### Raw data:
____________________
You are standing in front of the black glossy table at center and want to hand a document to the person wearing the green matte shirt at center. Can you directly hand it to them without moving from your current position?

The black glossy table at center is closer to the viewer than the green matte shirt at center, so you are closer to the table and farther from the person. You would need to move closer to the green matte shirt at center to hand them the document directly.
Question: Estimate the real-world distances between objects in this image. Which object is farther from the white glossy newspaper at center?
____________________
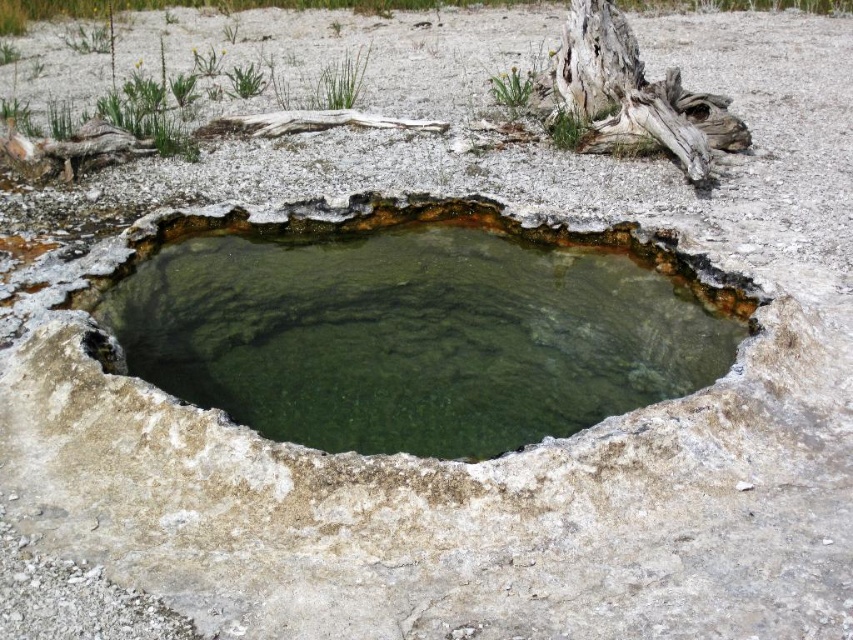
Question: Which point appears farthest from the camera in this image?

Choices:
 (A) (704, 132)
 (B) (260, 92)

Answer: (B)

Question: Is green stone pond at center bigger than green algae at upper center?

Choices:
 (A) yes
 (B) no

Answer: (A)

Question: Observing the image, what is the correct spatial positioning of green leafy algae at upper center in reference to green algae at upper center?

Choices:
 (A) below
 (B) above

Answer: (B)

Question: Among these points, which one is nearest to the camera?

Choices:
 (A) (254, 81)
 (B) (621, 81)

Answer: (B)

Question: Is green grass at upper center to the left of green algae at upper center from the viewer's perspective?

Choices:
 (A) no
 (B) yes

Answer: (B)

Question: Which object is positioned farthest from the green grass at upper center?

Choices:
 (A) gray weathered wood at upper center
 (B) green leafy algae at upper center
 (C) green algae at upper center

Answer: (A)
____________________
### Problem details:
Copy out the lines above, without any change, from the line with "Question: Observing the" to the line with "Question: Among these", both included.

### Task answer:
Question: Observing the image, what is the correct spatial positioning of green leafy algae at upper center in reference to green algae at upper center?

Choices:
 (A) below
 (B) above

Answer: (B)

Question: Among these points, which one is nearest to the camera?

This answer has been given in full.